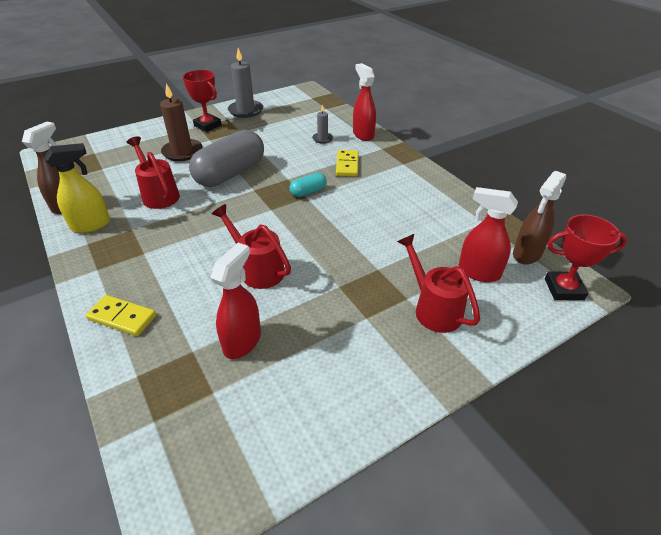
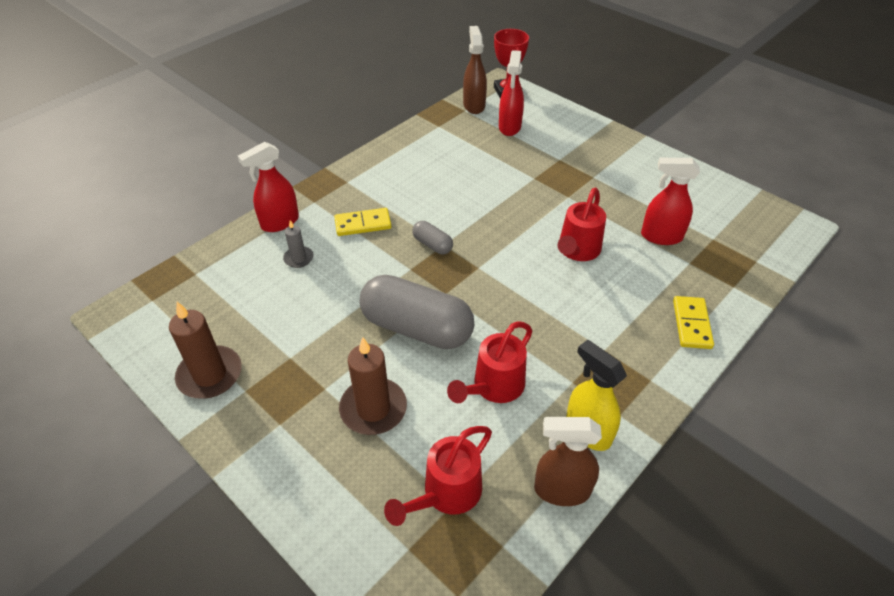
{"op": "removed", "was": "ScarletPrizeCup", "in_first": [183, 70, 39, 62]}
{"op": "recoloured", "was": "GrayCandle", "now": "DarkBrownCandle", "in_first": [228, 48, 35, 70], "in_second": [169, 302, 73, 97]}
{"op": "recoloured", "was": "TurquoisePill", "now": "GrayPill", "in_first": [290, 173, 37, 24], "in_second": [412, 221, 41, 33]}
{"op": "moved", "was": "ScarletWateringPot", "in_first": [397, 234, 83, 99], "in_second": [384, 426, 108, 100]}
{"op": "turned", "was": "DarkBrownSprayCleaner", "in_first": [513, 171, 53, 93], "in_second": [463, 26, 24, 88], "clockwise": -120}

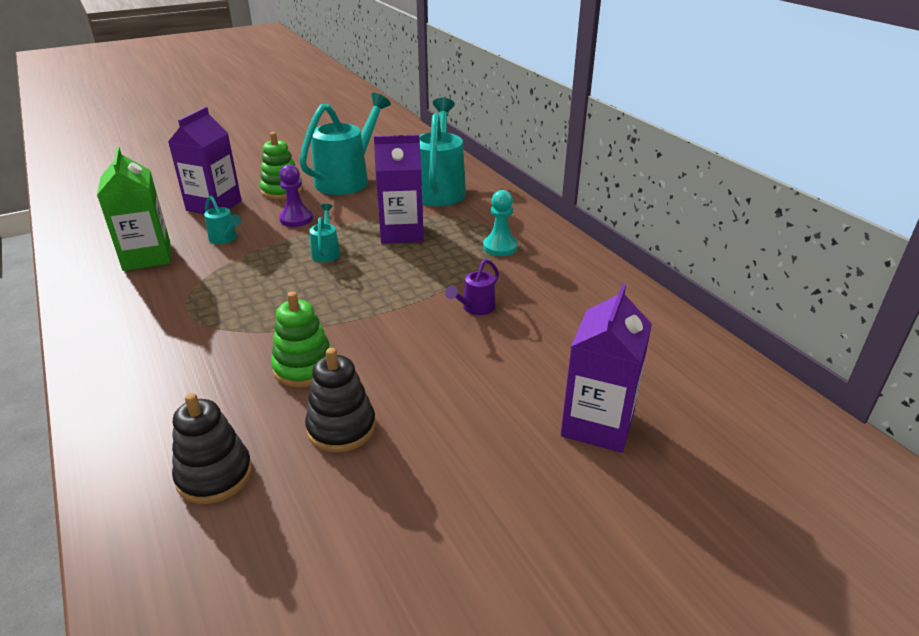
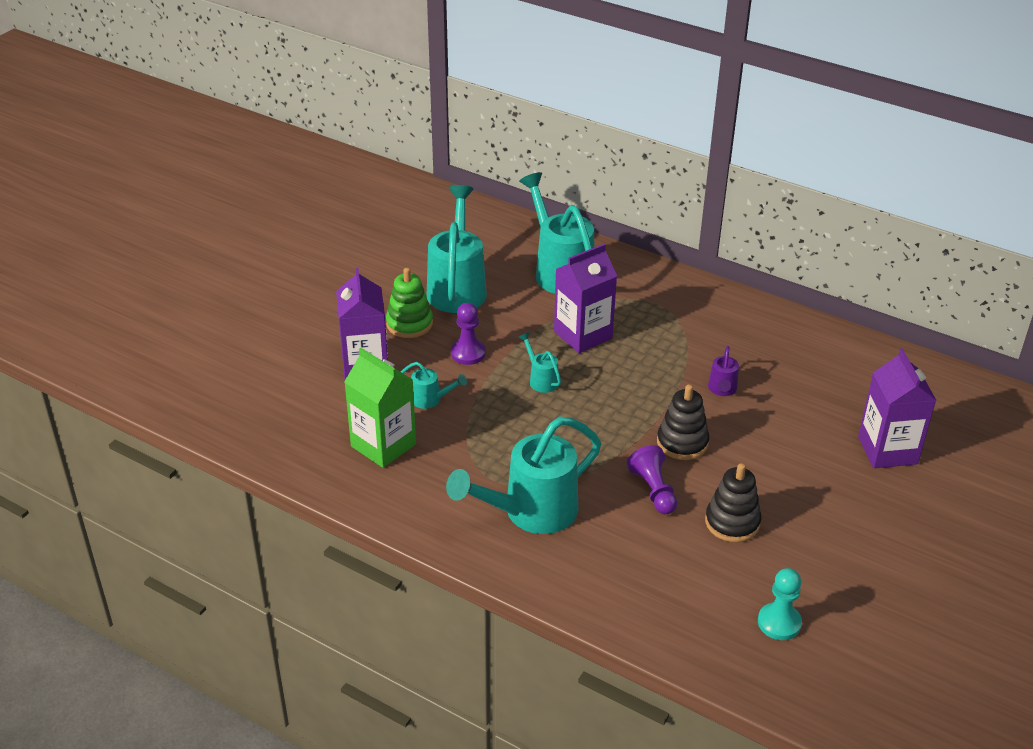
{"op": "moved", "was": "JetBlackStackingToy", "in_first": [172, 393, 80, 111], "in_second": [657, 385, 52, 75]}
{"op": "replaced", "was": "LeafGreenStackingToy", "now": "PurplePawn", "in_first": [271, 292, 61, 96], "in_second": [627, 445, 51, 69]}
{"op": "moved", "was": "TurquoisePawn", "in_first": [483, 190, 35, 66], "in_second": [758, 568, 44, 72]}
{"op": "added", "now": "TurquoiseWateringPot", "in_second": [446, 417, 155, 117]}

* * * * * * * * *

Whenever a line includes the word "recoloured", pull it out of the entries.

**Answer area:**
{"op": "recoloured", "was": "GrayCandle", "now": "DarkBrownCandle", "in_first": [228, 48, 35, 70], "in_second": [169, 302, 73, 97]}
{"op": "recoloured", "was": "TurquoisePill", "now": "GrayPill", "in_first": [290, 173, 37, 24], "in_second": [412, 221, 41, 33]}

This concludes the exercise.